• [INPUT MATERIAL]
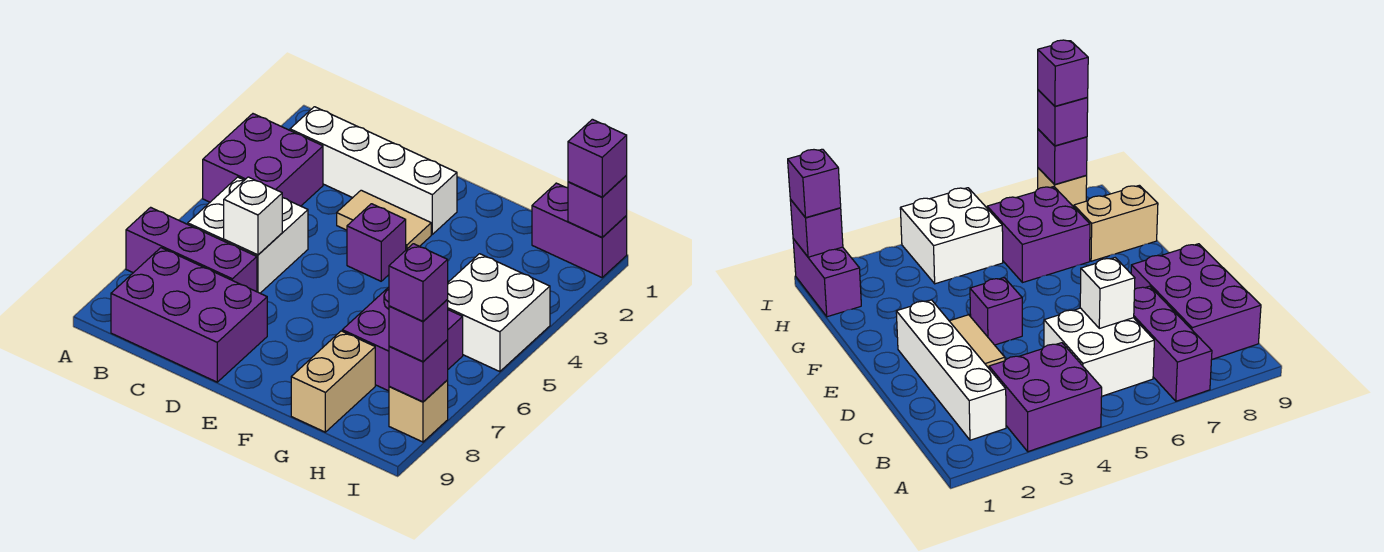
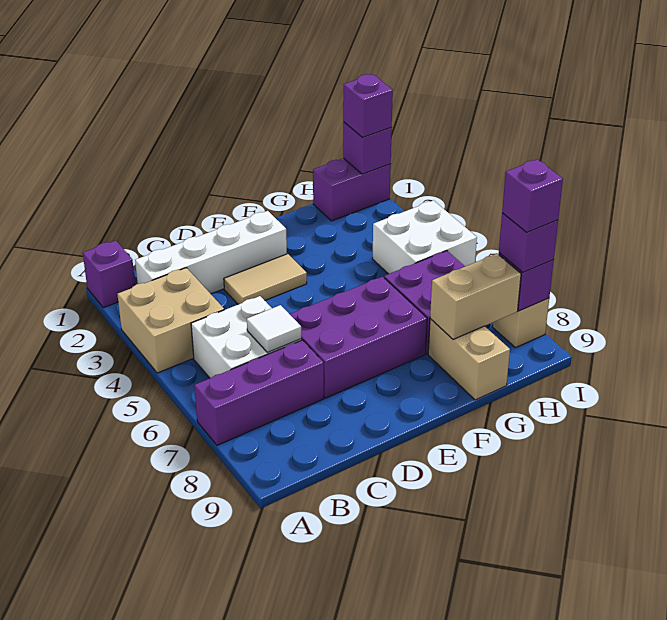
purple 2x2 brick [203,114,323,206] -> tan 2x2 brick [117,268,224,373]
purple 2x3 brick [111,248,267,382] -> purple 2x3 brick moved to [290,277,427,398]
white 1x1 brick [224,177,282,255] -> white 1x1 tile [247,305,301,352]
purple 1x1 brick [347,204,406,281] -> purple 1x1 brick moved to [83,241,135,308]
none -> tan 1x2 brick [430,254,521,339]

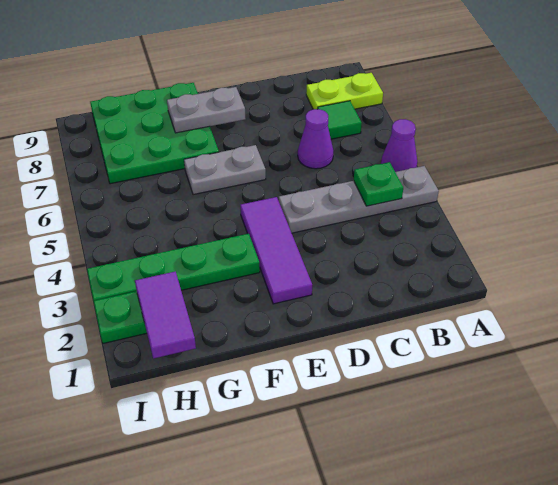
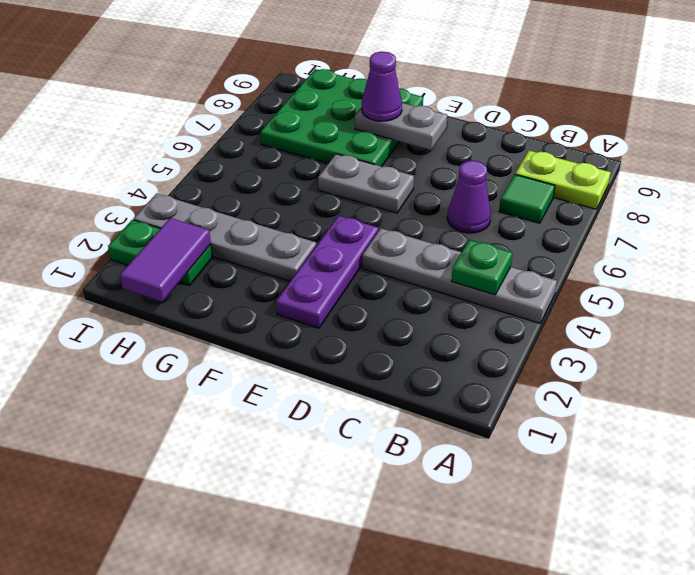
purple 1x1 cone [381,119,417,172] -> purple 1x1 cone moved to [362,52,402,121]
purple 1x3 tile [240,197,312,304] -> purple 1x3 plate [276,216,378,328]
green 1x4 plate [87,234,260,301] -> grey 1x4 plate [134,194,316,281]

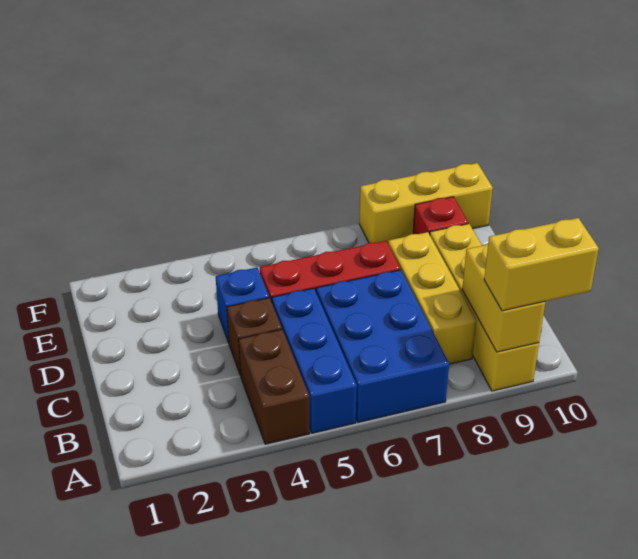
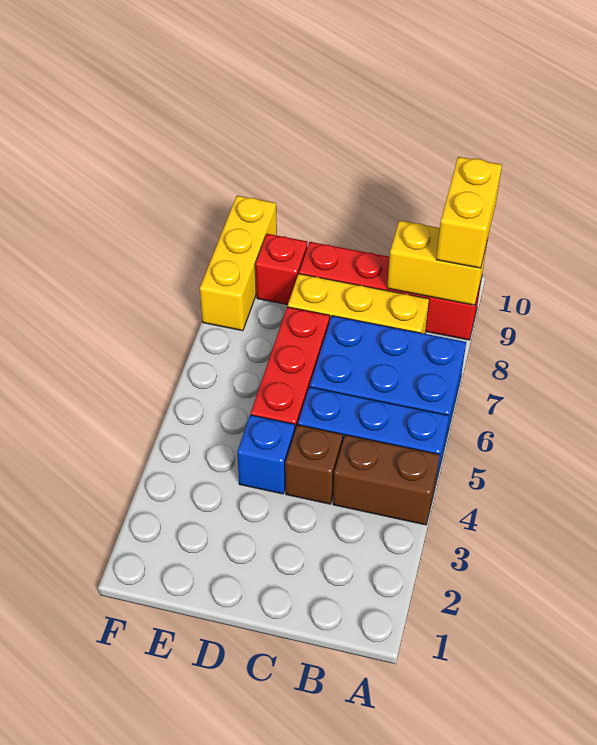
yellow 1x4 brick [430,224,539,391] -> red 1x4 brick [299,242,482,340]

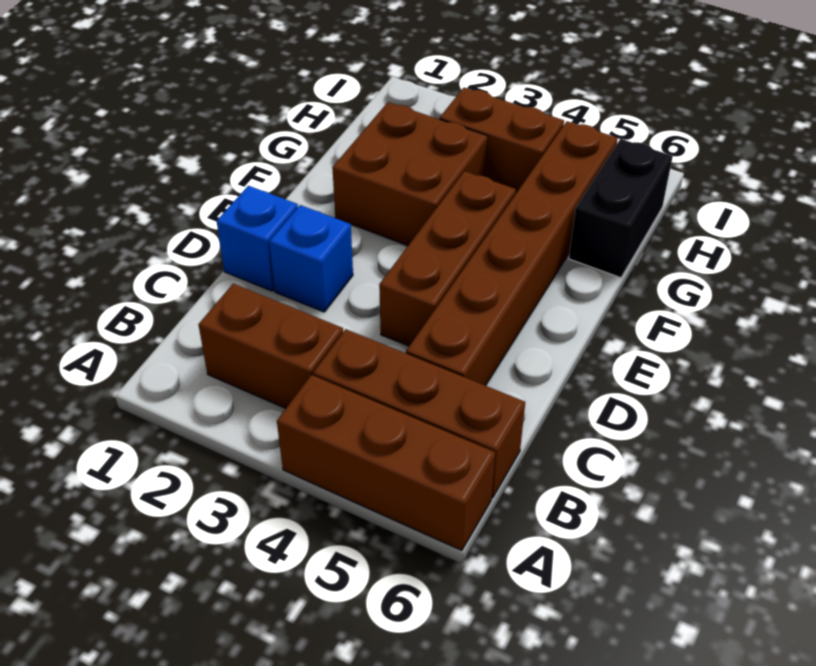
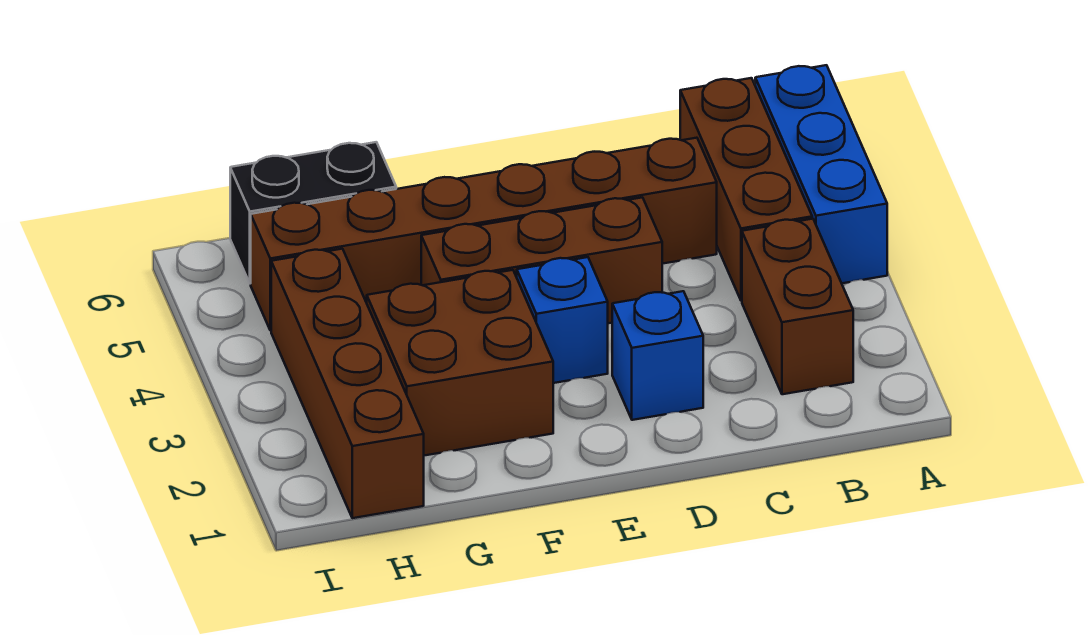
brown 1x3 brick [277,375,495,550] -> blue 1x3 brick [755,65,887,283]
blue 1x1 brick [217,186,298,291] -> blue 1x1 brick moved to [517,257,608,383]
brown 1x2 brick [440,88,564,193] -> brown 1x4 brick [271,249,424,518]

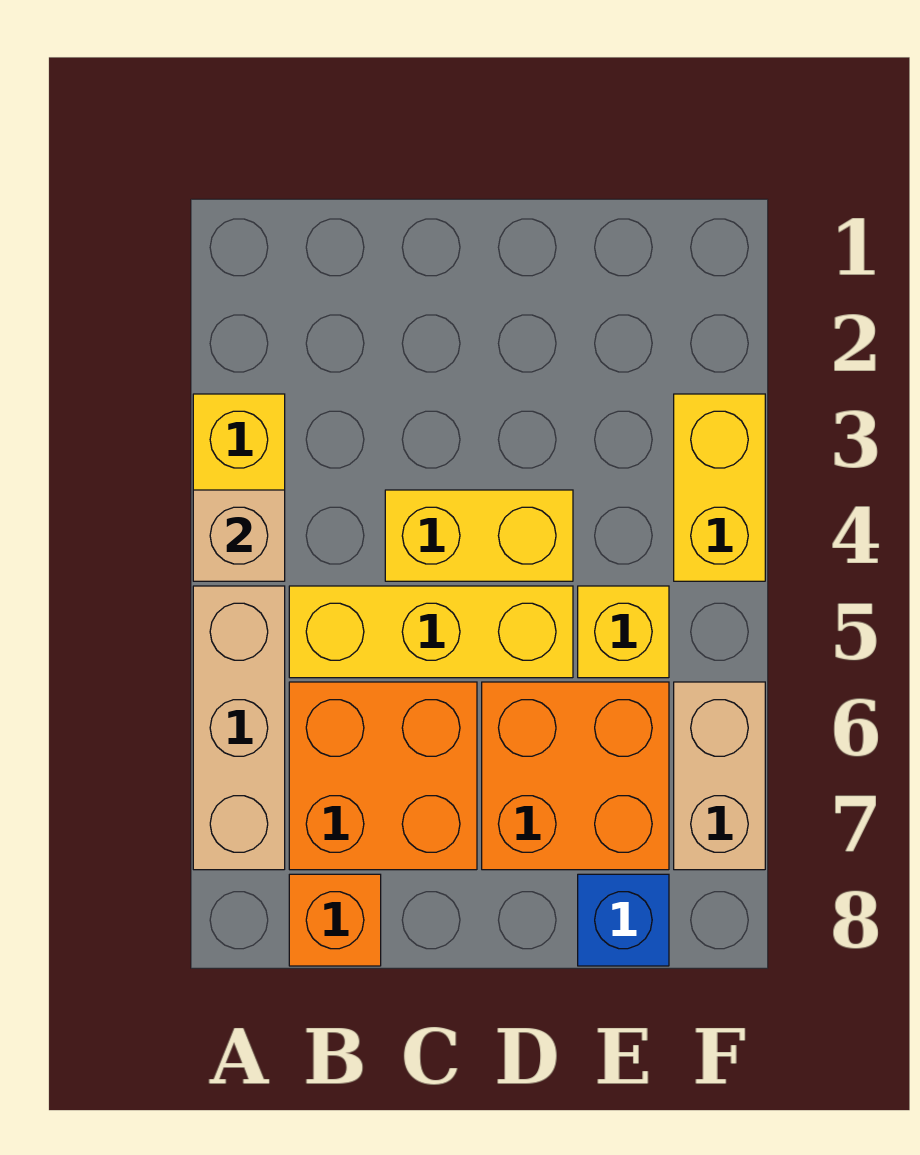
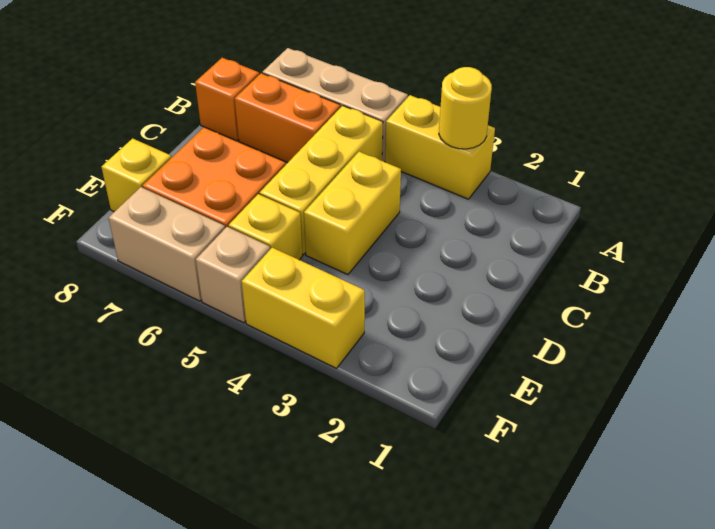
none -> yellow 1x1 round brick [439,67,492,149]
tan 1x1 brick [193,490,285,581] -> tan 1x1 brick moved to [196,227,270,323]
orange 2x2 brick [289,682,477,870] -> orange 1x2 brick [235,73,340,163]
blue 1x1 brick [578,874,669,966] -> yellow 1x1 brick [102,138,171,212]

• [EXERCISE OBJECTIVE] Every line of the listing above that contains "tile" is to be copied.

• [ANSWER SECTION]
white 1x1 brick [224,177,282,255] -> white 1x1 tile [247,305,301,352]
purple 1x3 tile [240,197,312,304] -> purple 1x3 plate [276,216,378,328]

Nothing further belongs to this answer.